Written task >> Would you please give every entry again exactly, without the pictures?

Task inputs >>

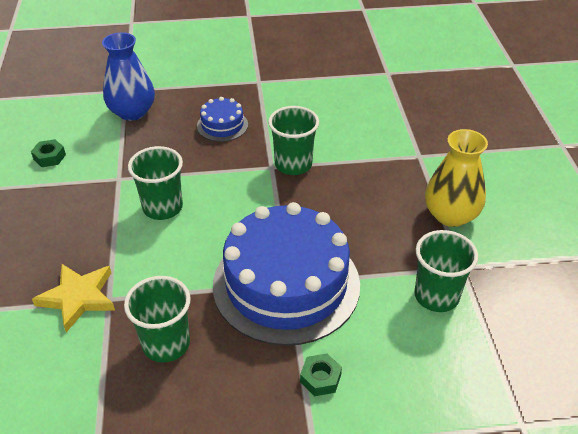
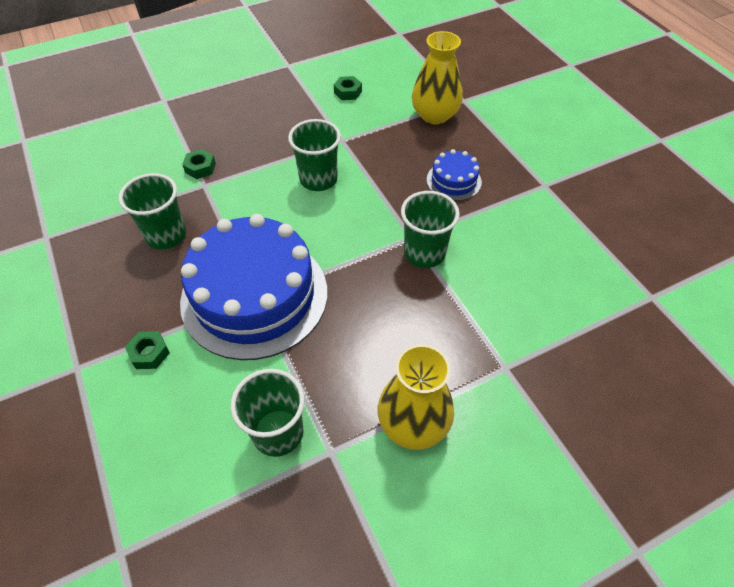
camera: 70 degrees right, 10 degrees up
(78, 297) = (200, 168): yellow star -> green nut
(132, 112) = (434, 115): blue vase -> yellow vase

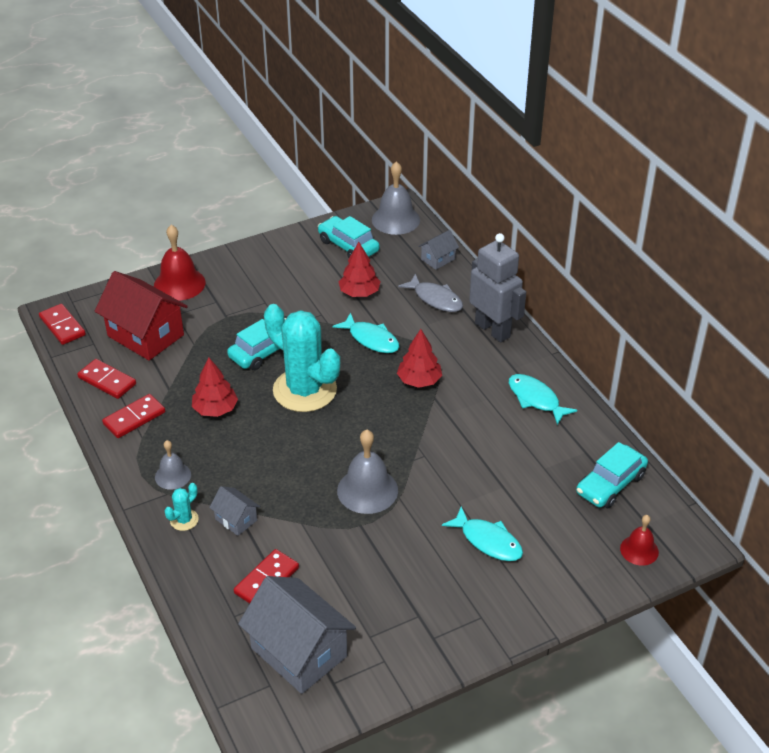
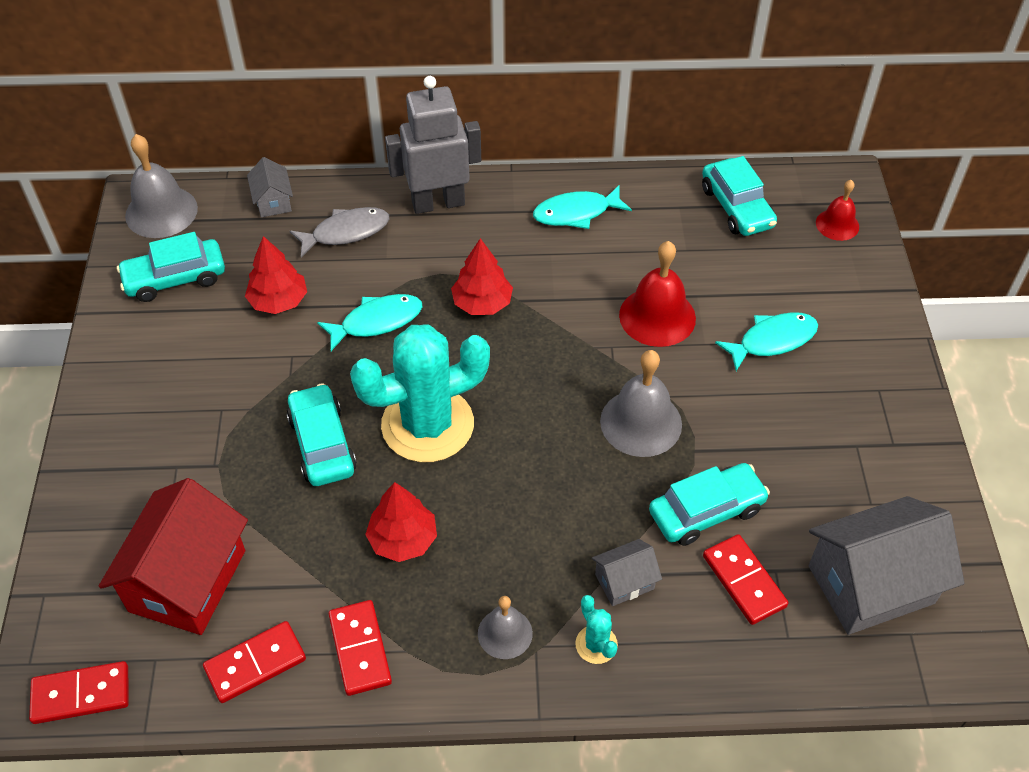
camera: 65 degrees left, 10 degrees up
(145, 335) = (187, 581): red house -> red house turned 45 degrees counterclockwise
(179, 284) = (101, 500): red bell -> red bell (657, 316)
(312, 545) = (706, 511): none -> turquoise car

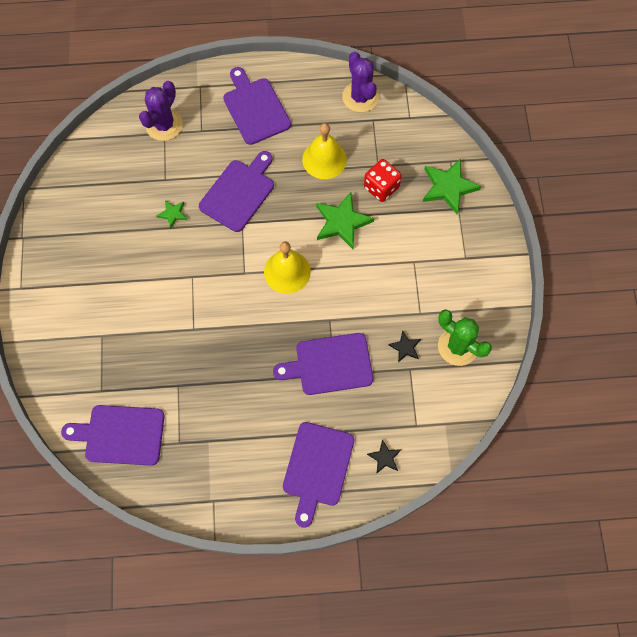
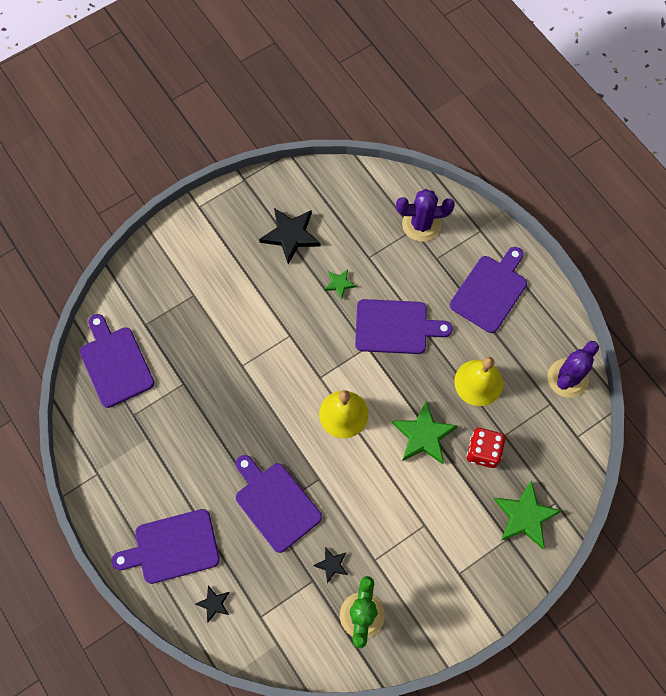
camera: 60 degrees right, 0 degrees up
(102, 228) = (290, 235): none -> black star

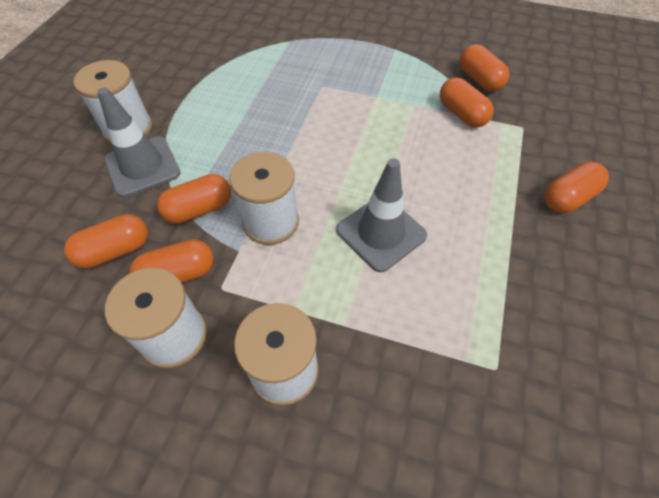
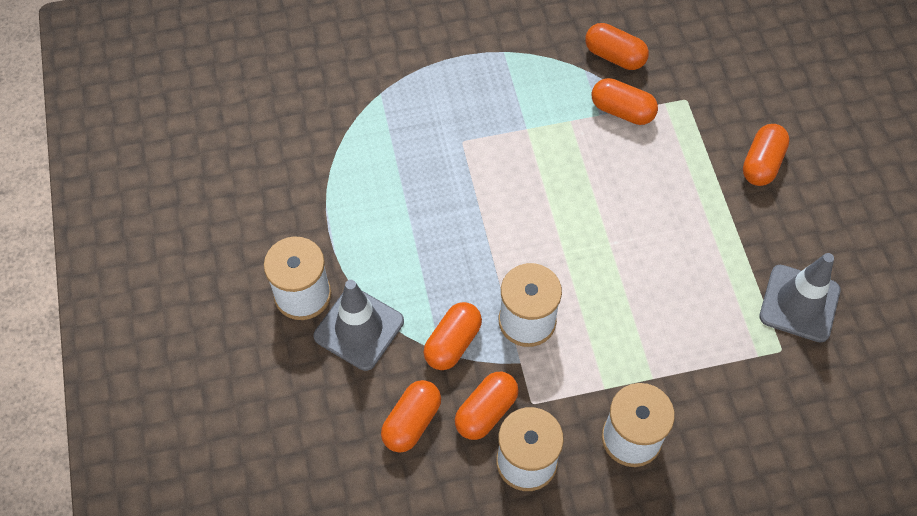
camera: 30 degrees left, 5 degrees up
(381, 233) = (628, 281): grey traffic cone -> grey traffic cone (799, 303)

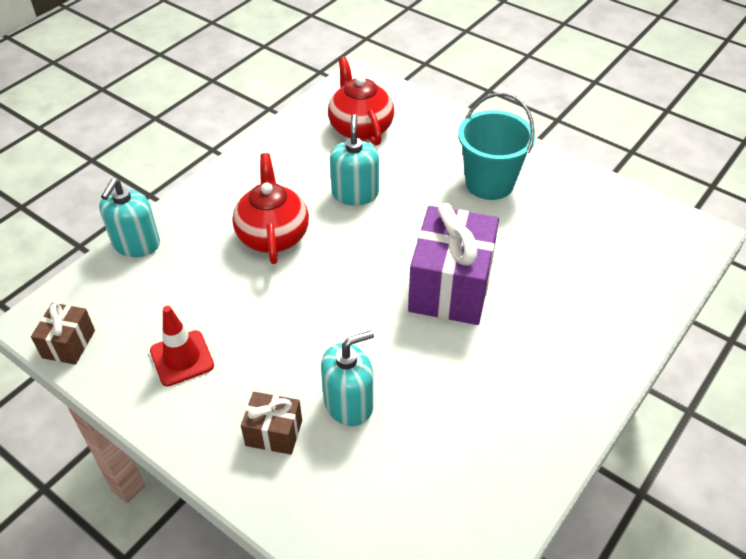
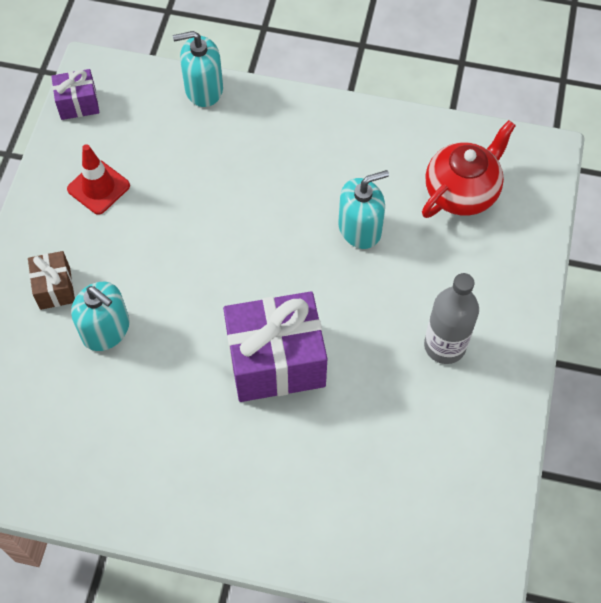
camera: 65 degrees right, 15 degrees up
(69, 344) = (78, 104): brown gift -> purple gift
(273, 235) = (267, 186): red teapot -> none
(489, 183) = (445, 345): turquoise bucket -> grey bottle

Task output >>
camera: 70 degrees right, 10 degrees up
(78, 297) = (200, 168): yellow star -> green nut
(132, 112) = (434, 115): blue vase -> yellow vase

camera: 65 degrees left, 10 degrees up
(145, 335) = (187, 581): red house -> red house turned 45 degrees counterclockwise
(179, 284) = (101, 500): red bell -> red bell (657, 316)
(312, 545) = (706, 511): none -> turquoise car

camera: 60 degrees right, 0 degrees up
(102, 228) = (290, 235): none -> black star

camera: 30 degrees left, 5 degrees up
(381, 233) = (628, 281): grey traffic cone -> grey traffic cone (799, 303)

camera: 65 degrees right, 15 degrees up
(69, 344) = (78, 104): brown gift -> purple gift
(273, 235) = (267, 186): red teapot -> none
(489, 183) = (445, 345): turquoise bucket -> grey bottle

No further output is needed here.